> _Task to carry out_
Retype each line of the material below word for word; pictures stay out.
# # # # # # #
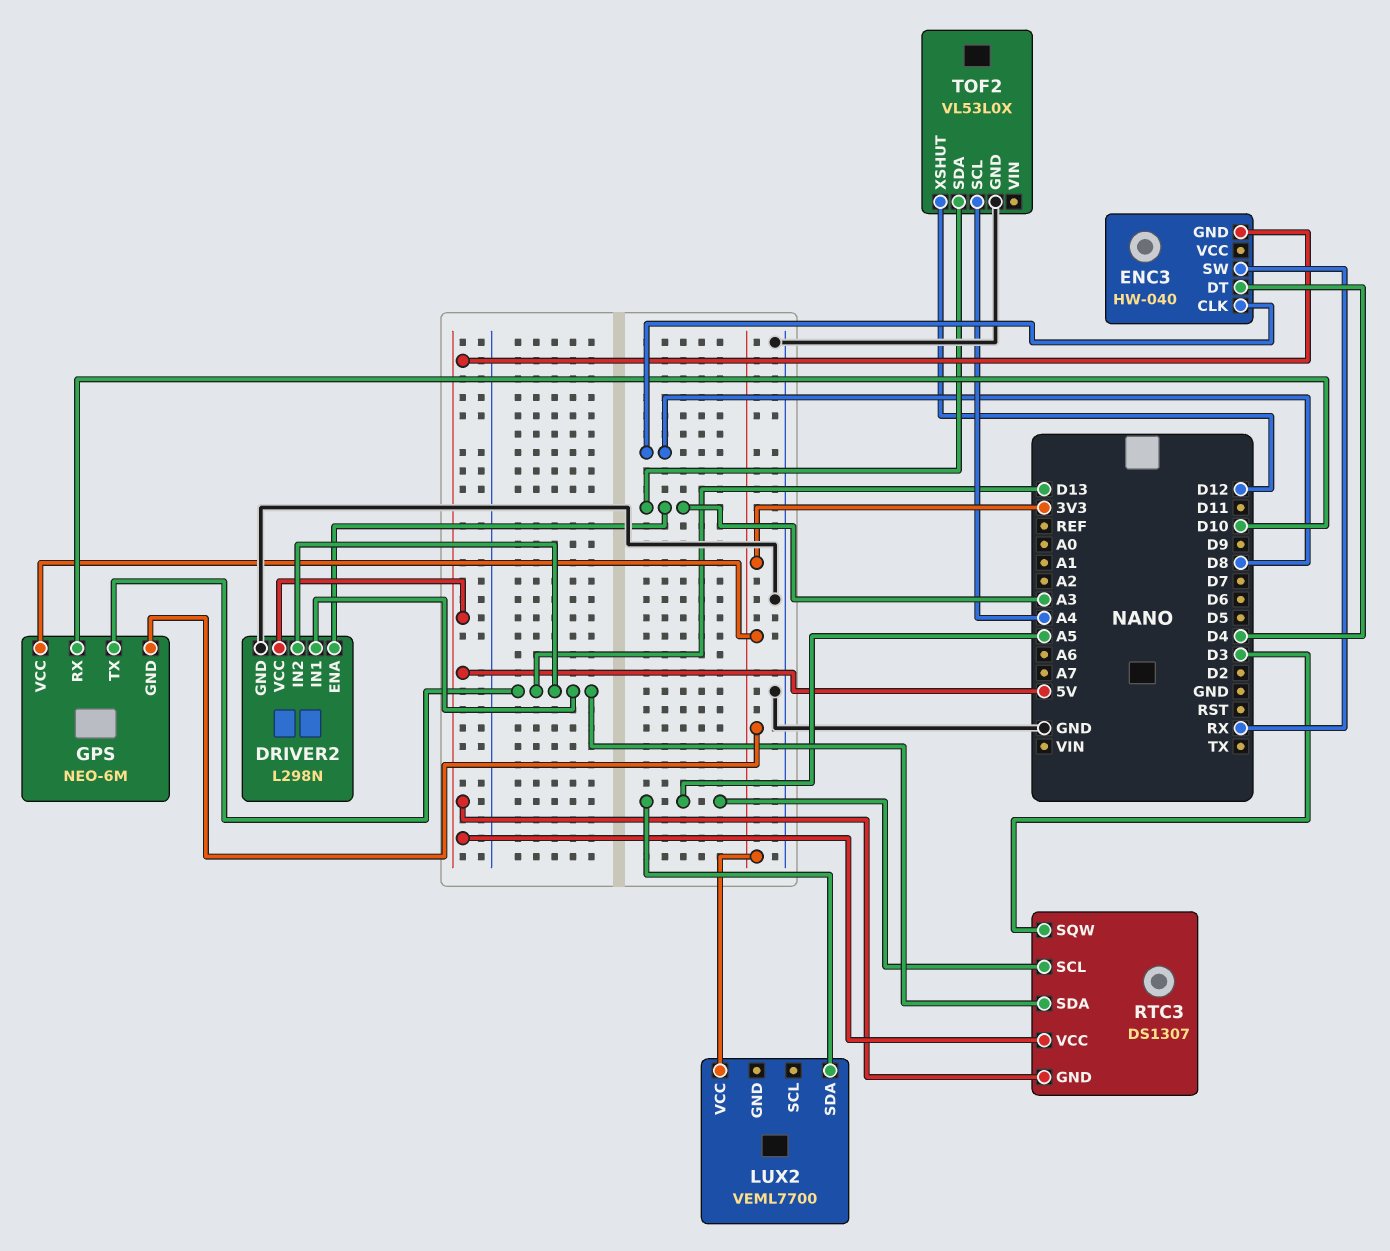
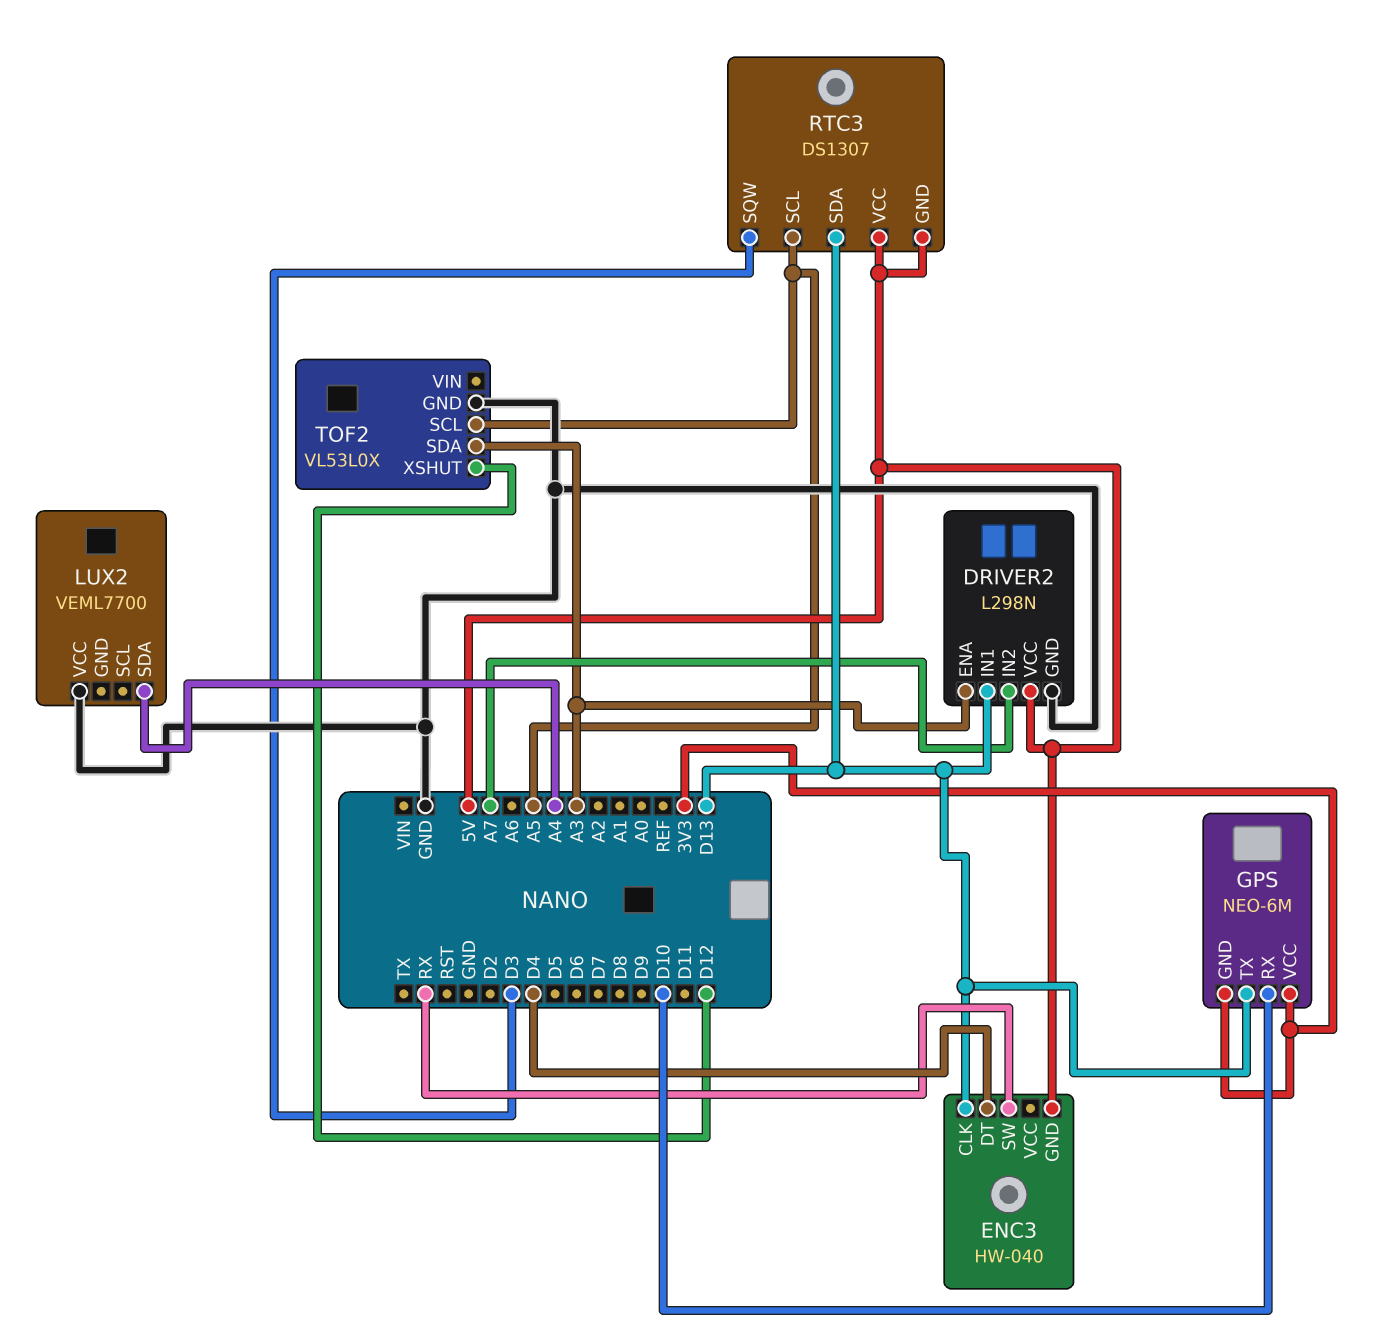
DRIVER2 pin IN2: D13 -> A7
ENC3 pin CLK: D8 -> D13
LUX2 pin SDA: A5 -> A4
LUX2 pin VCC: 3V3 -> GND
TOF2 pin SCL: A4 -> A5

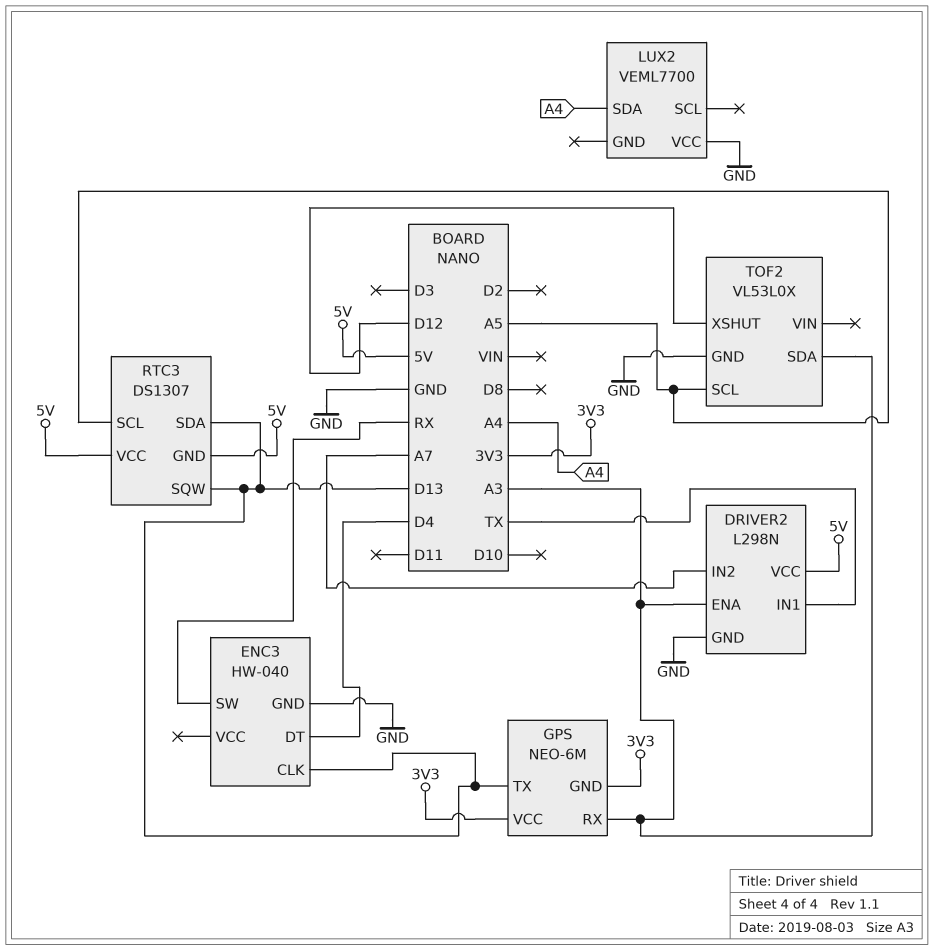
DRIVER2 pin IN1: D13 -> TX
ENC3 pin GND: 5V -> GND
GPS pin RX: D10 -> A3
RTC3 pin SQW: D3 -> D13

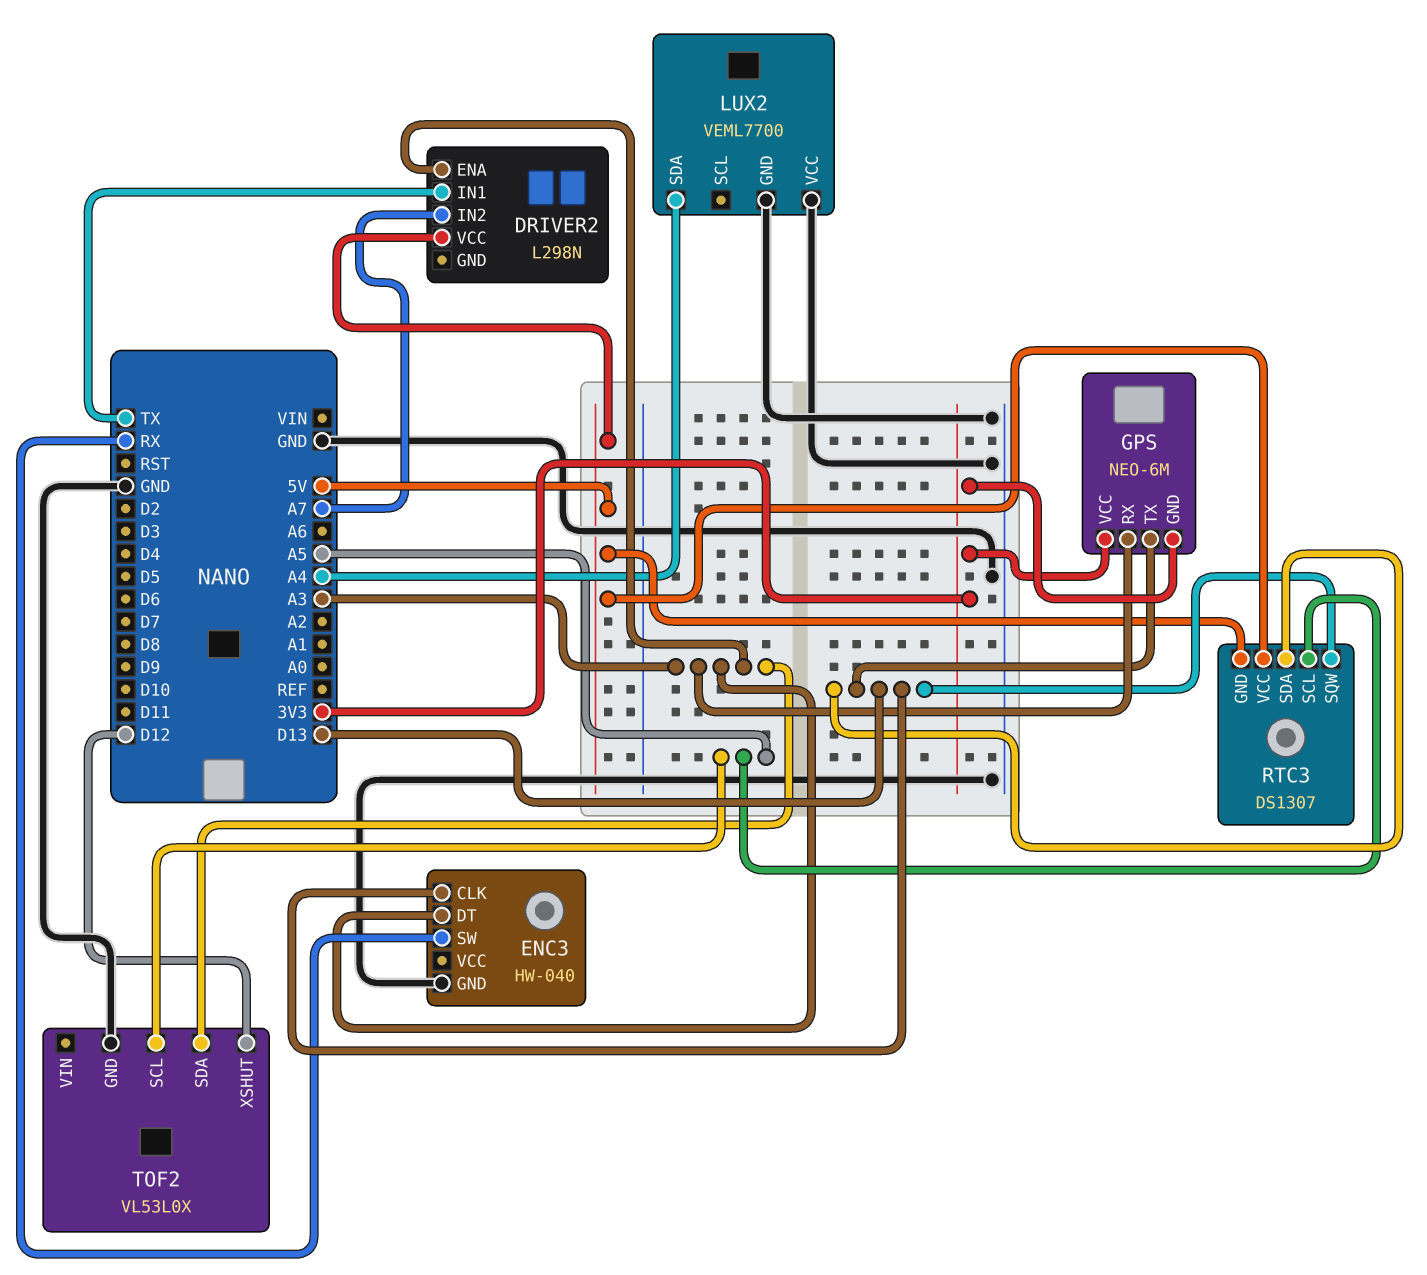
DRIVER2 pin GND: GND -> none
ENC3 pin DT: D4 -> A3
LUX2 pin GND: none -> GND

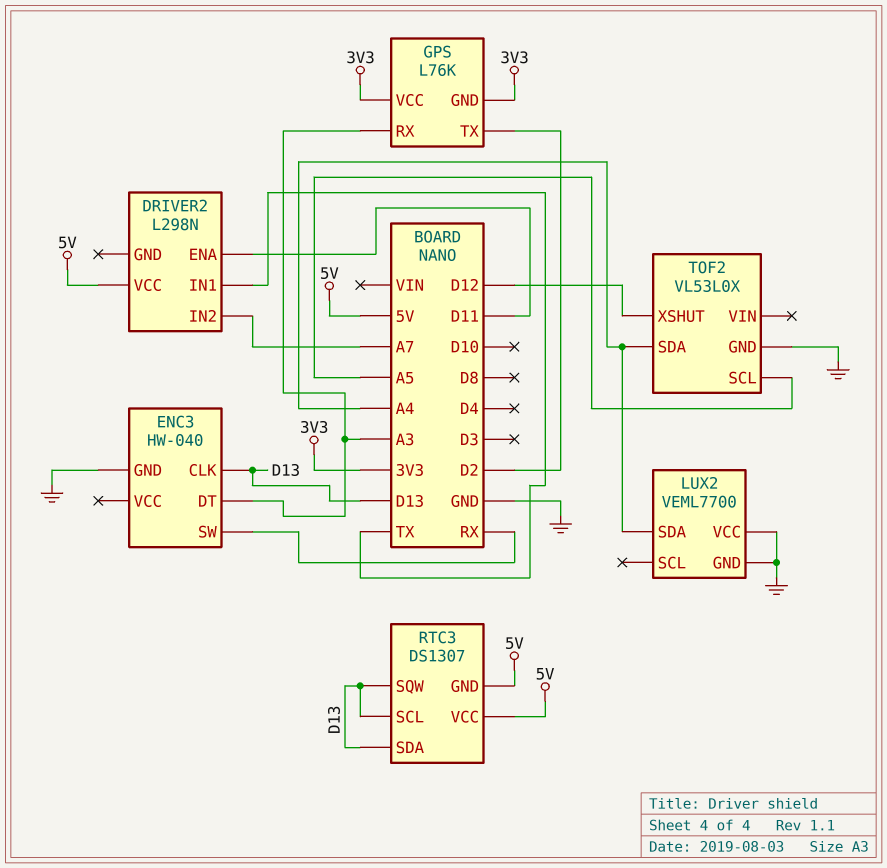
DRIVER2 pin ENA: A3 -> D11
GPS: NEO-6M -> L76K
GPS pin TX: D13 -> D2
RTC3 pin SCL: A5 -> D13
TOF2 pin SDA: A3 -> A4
# # # # # # #
> _Reply_
DRIVER2 pin IN2: D13 -> A7
ENC3 pin CLK: D8 -> D13
LUX2 pin SDA: A5 -> A4
LUX2 pin VCC: 3V3 -> GND
TOF2 pin SCL: A4 -> A5

DRIVER2 pin IN1: D13 -> TX
ENC3 pin GND: 5V -> GND
GPS pin RX: D10 -> A3
RTC3 pin SQW: D3 -> D13

DRIVER2 pin GND: GND -> none
ENC3 pin DT: D4 -> A3
LUX2 pin GND: none -> GND

DRIVER2 pin ENA: A3 -> D11
GPS: NEO-6M -> L76K
GPS pin TX: D13 -> D2
RTC3 pin SCL: A5 -> D13
TOF2 pin SDA: A3 -> A4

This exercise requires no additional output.